WHAT TO WORK ON:
Only the lines from the opening of the material through the line bearing "U4: ST485 -> SP3485" should be reproduced, exactly and without pictures.

INPUT MATERIAL:
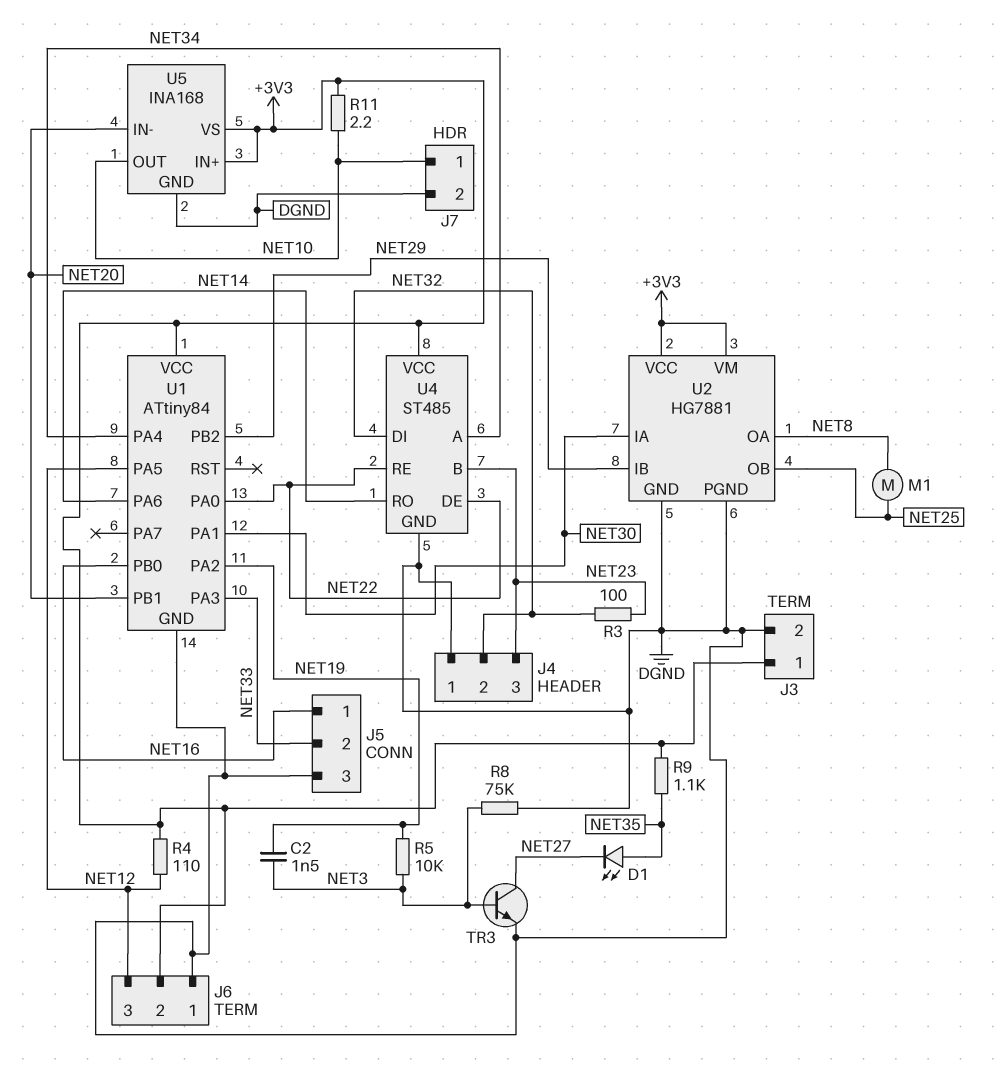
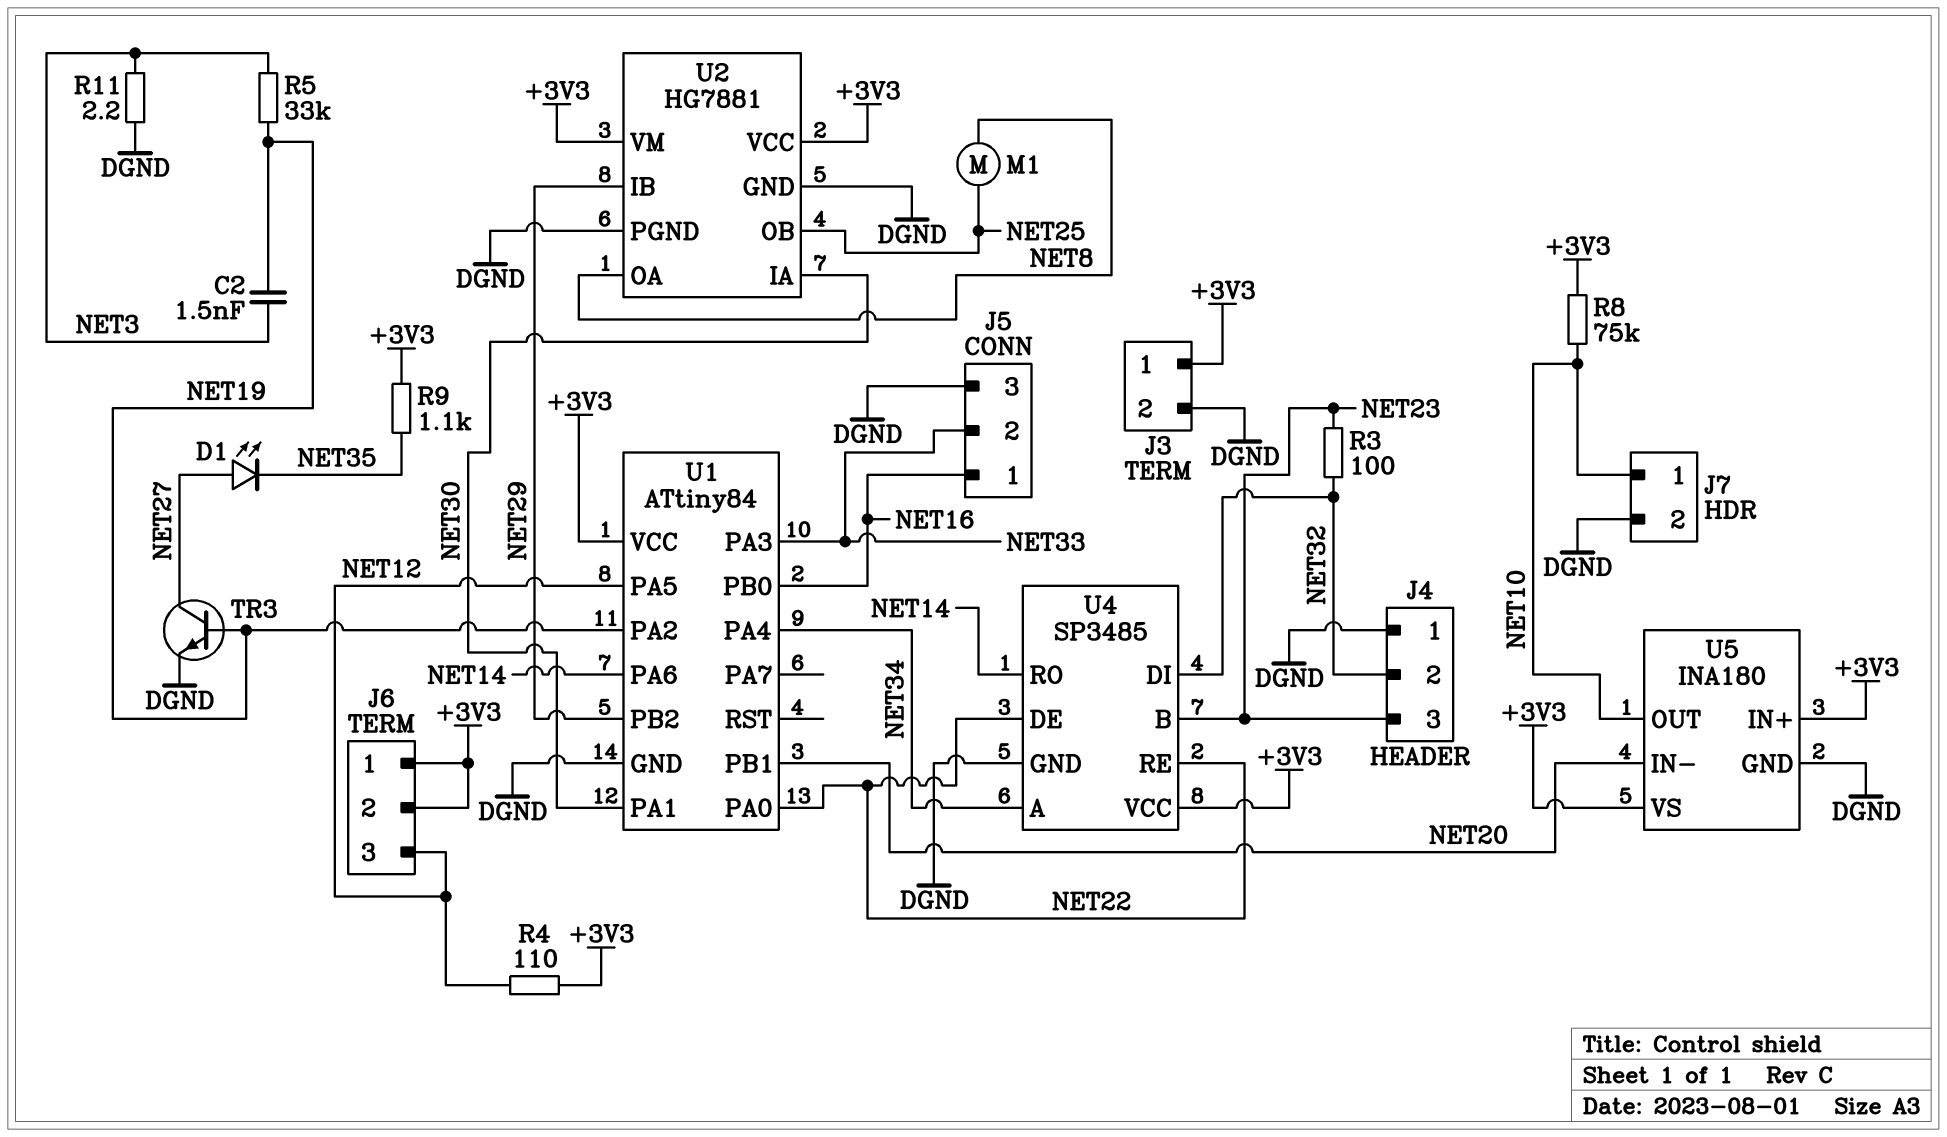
D1: LED (A NET35, K NET27) -> LED (A NET27, K NET35)
J6 pin 1: DGND -> +3V3
R5: 10k (NET3, NET19) -> 33k (NET3, NET19)
R8: 75k (DGND, NET3) -> 75k (+3V3, NET10)
R11: 2.2 (+3V3, NET10) -> 2.2 (DGND, NET3)
TR3: NPN (B NET3, C NET27, E DGND) -> NPN (B NET19, C NET27, E DGND)
U4: ST485 -> SP3485
U5: INA168 -> INA180

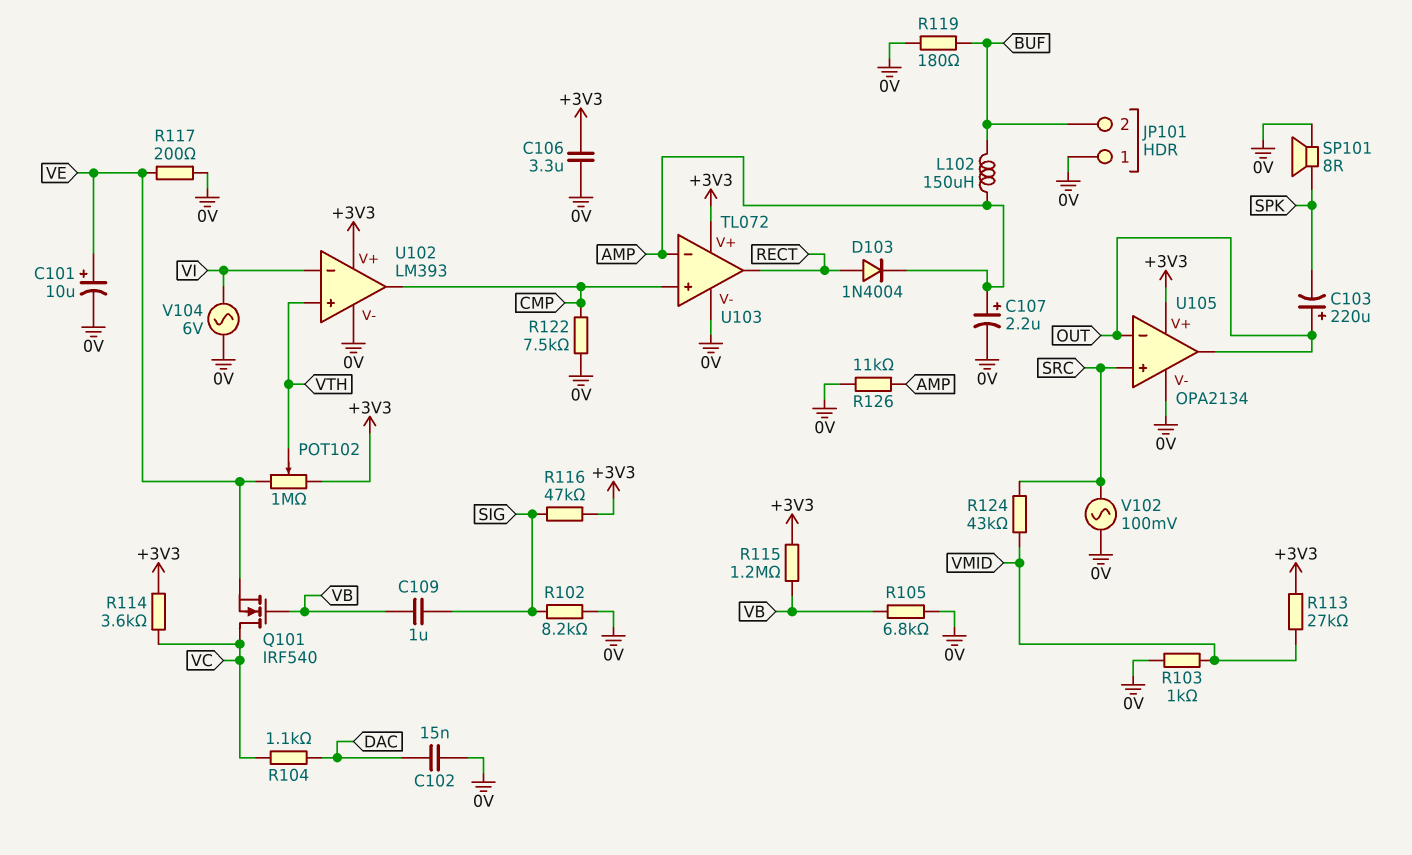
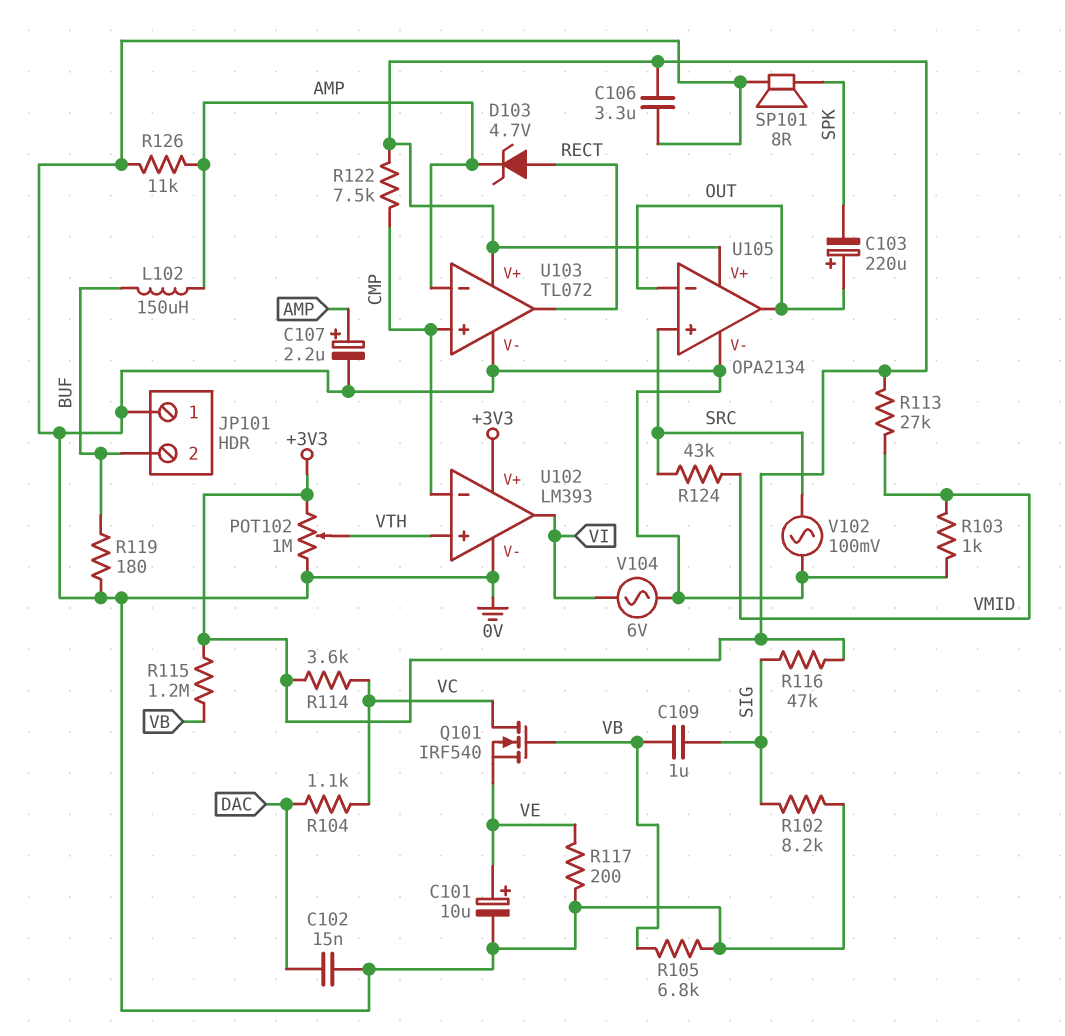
D103: diode 1N4004 (A RECT, K AMP) -> zener 4.7V (A RECT, K AMP)
POT102: 1M (+3V3, VE, wiper VTH) -> 1M (+3V3, 0V, wiper VTH)
R122: 7.5k (0V, CMP) -> 7.5k (+3V3, CMP)
U102 pin in-: VI -> CMP
U102 pin out: CMP -> VI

EXERCISE ANSWER:
D1: LED (A NET35, K NET27) -> LED (A NET27, K NET35)
J6 pin 1: DGND -> +3V3
R5: 10k (NET3, NET19) -> 33k (NET3, NET19)
R8: 75k (DGND, NET3) -> 75k (+3V3, NET10)
R11: 2.2 (+3V3, NET10) -> 2.2 (DGND, NET3)
TR3: NPN (B NET3, C NET27, E DGND) -> NPN (B NET19, C NET27, E DGND)
U4: ST485 -> SP3485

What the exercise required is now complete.